Recorded data:
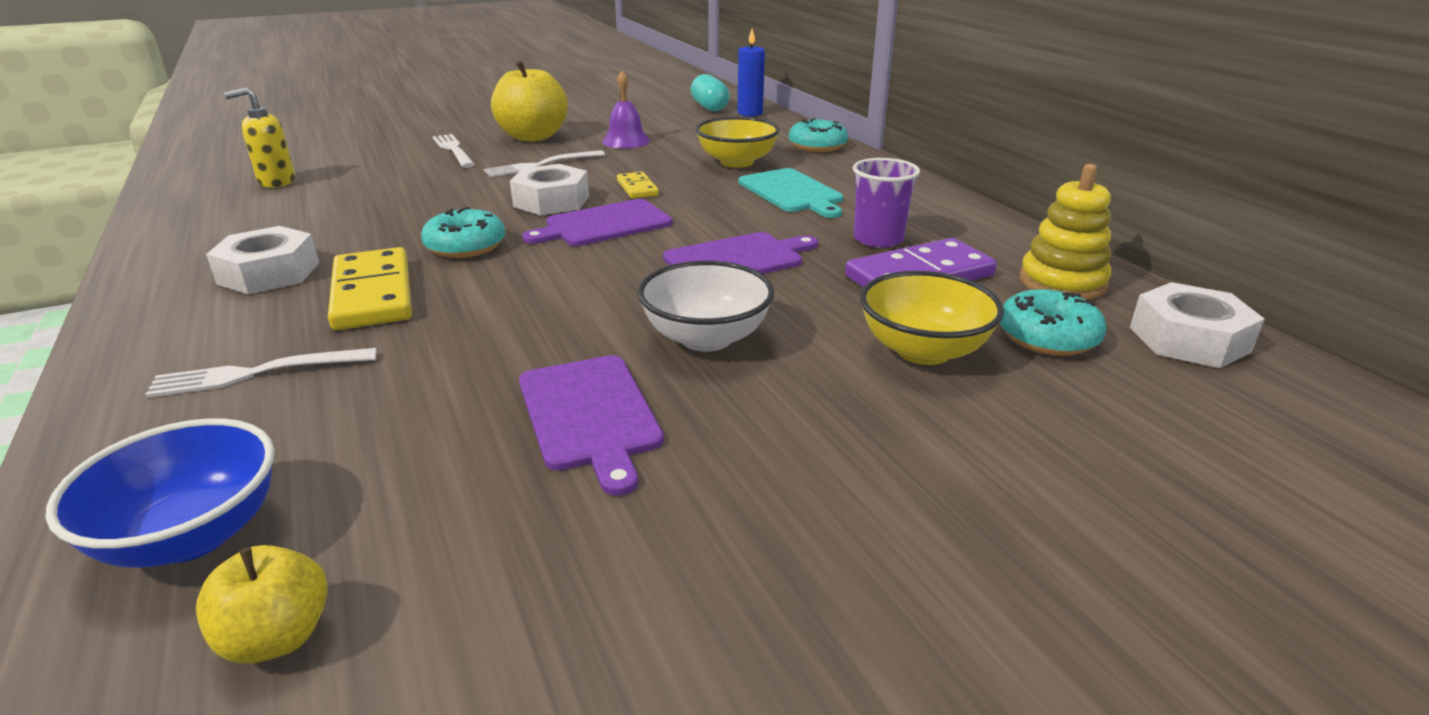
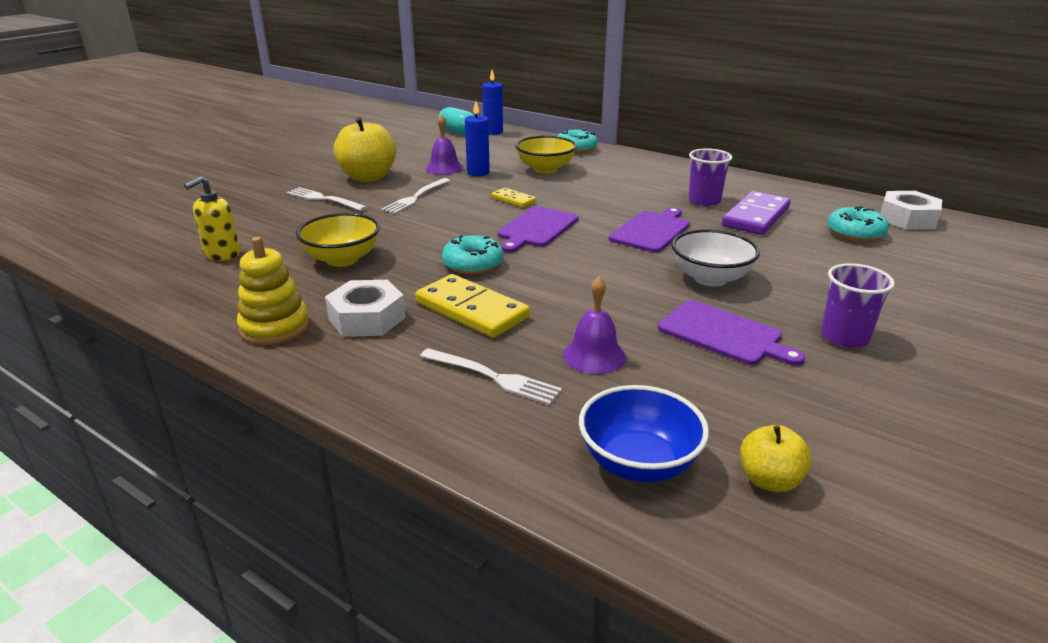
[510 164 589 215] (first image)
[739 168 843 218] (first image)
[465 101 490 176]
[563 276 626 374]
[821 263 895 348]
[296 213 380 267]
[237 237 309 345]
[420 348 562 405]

Activity –
Each line of the data that has the string "image" should be returned.

Reply to the exercise –
[510 164 589 215] (first image)
[739 168 843 218] (first image)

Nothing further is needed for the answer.